Records for processing section start

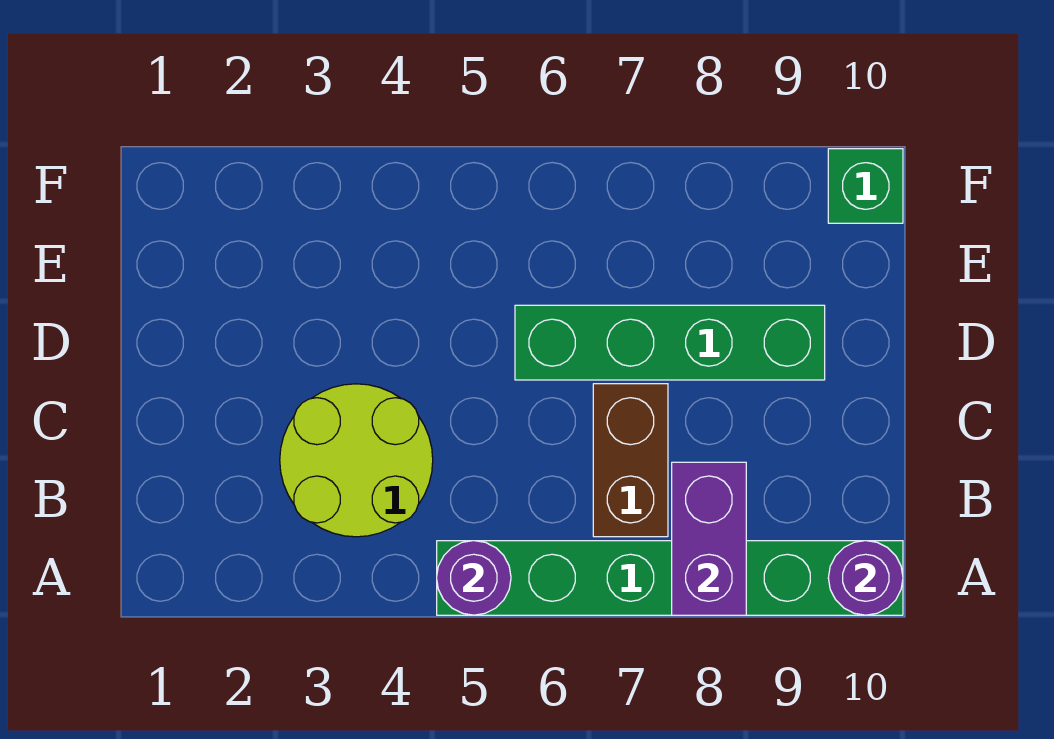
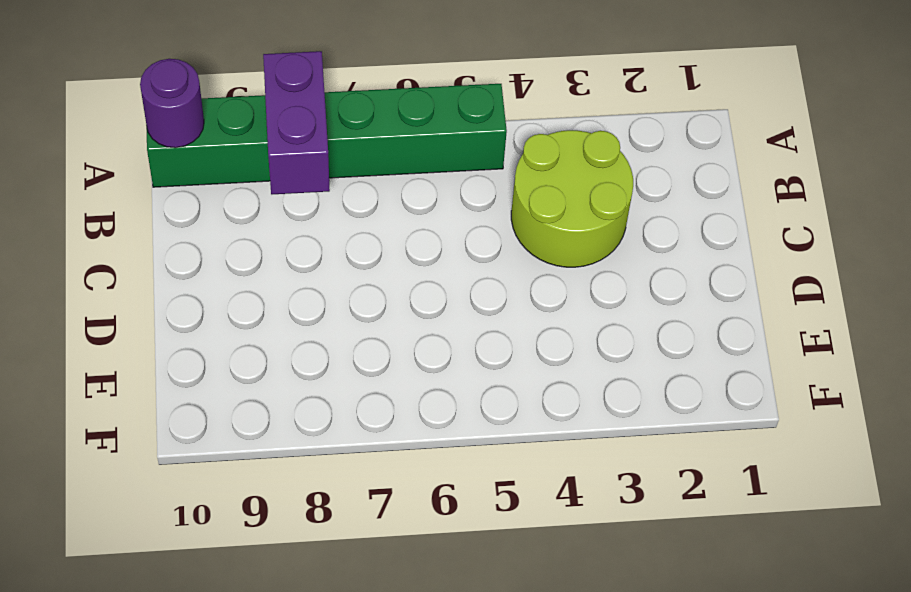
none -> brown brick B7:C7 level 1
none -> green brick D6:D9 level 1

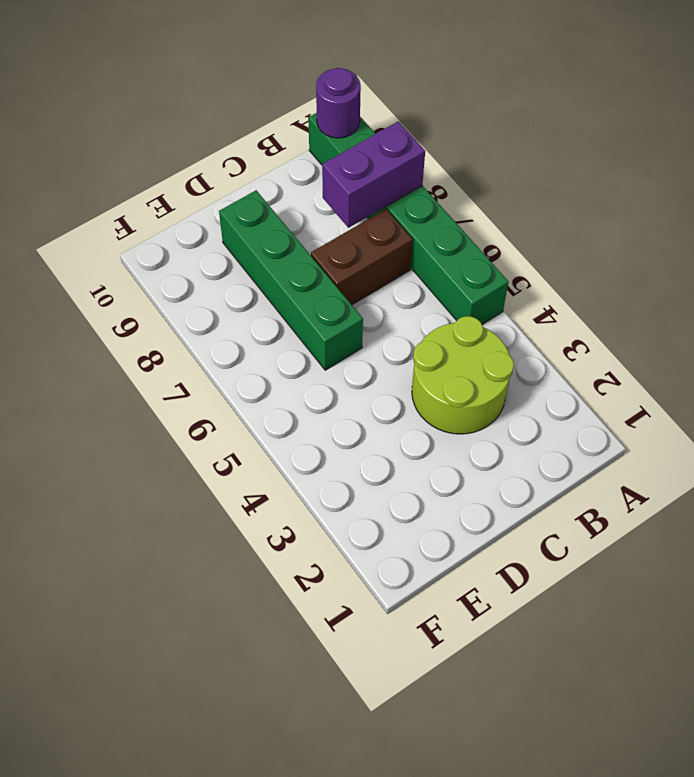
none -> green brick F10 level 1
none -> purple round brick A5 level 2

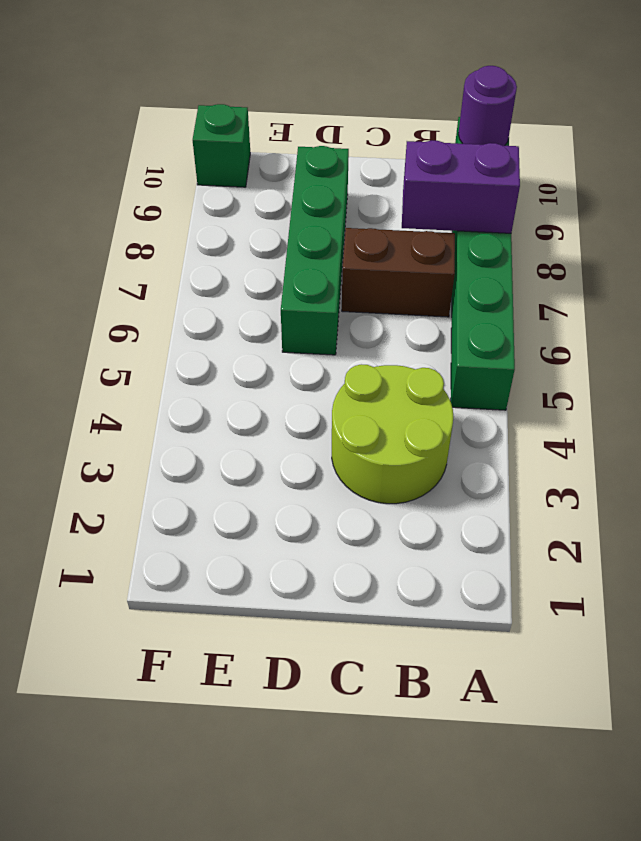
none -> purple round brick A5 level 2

Records for processing section end

§ **Exercise details**
Retype the data word for word, please, and keep the images out.

§ **Response to the task**
none -> brown brick B7:C7 level 1
none -> green brick D6:D9 level 1

none -> green brick F10 level 1
none -> purple round brick A5 level 2

none -> purple round brick A5 level 2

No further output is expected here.